--- Aim of the exercise ---
Records follow. Select each line holding "purple".

--- Stored data ---
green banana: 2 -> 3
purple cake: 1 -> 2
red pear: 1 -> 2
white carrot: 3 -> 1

...

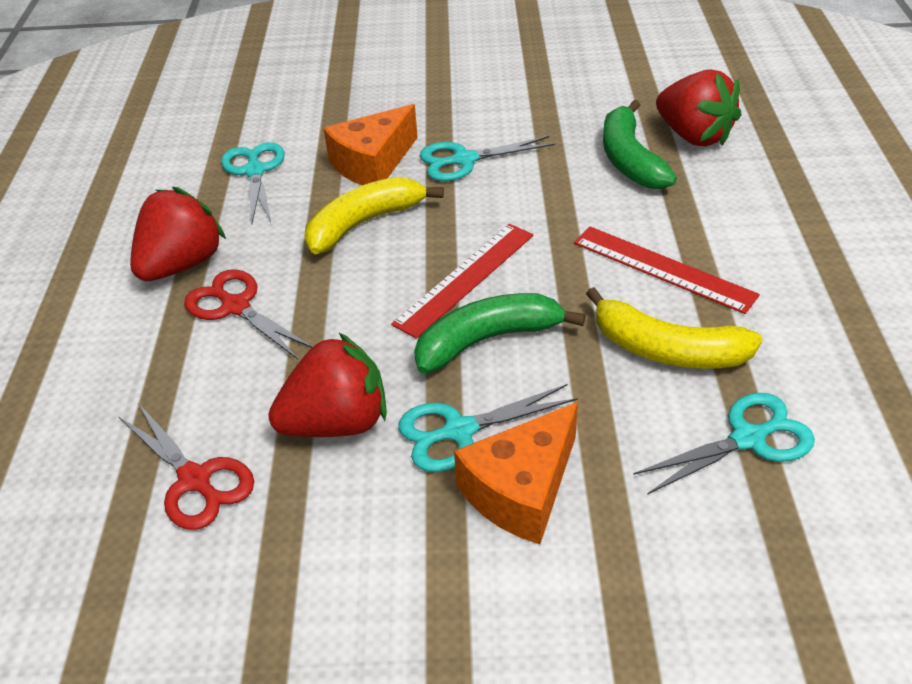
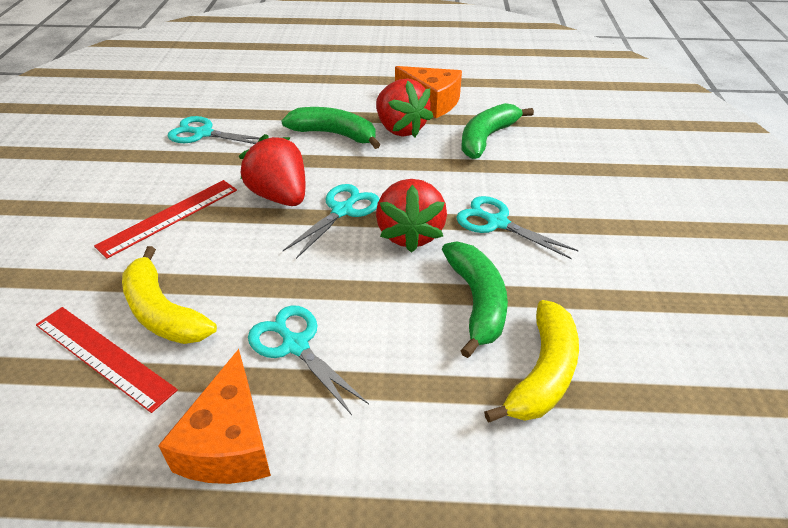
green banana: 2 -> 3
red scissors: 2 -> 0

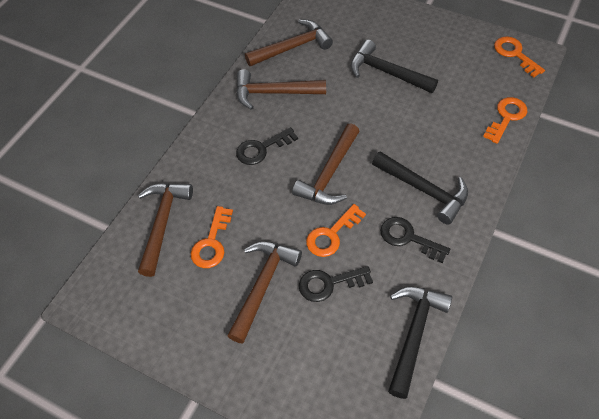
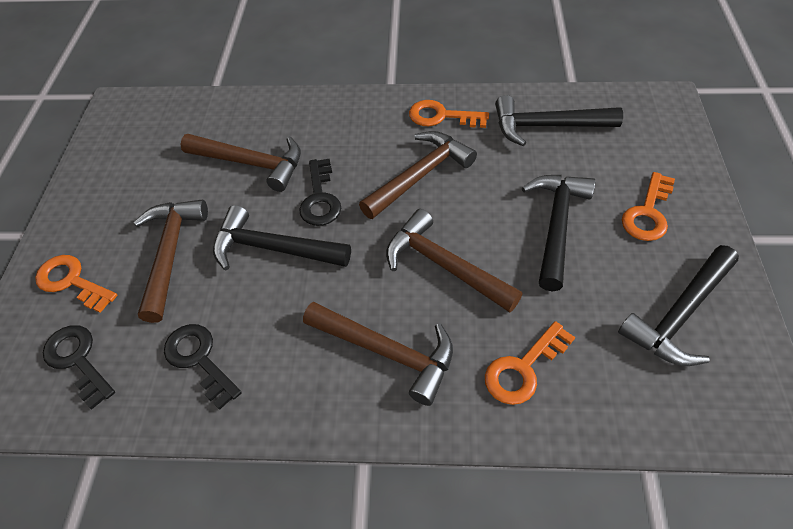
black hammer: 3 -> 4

...

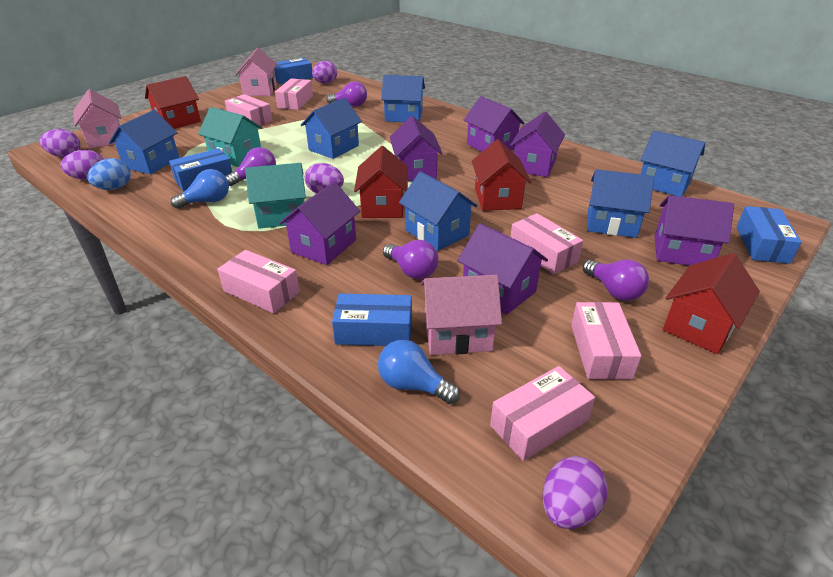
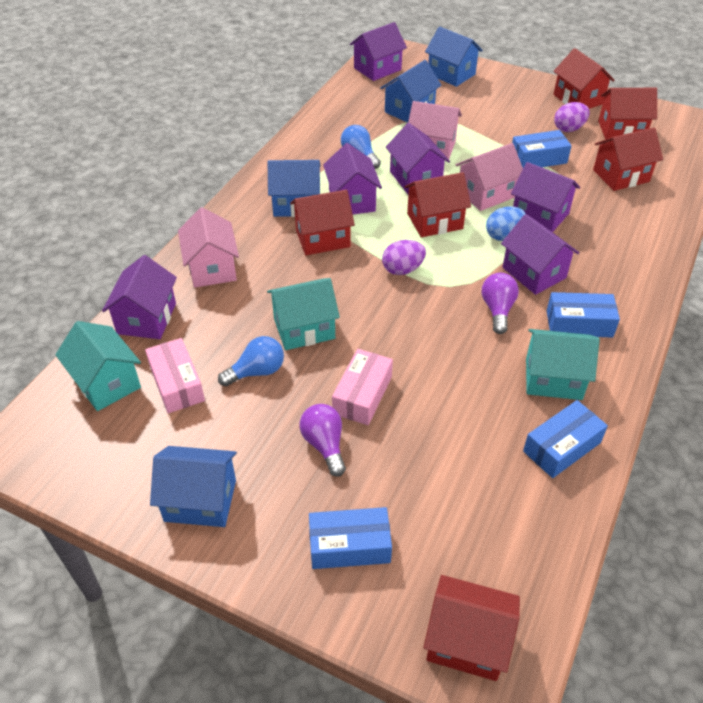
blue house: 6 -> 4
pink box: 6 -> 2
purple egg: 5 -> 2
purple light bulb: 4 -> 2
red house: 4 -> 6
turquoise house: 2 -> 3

--- Reply to the exercise ---
purple cake: 1 -> 2
purple egg: 5 -> 2
purple light bulb: 4 -> 2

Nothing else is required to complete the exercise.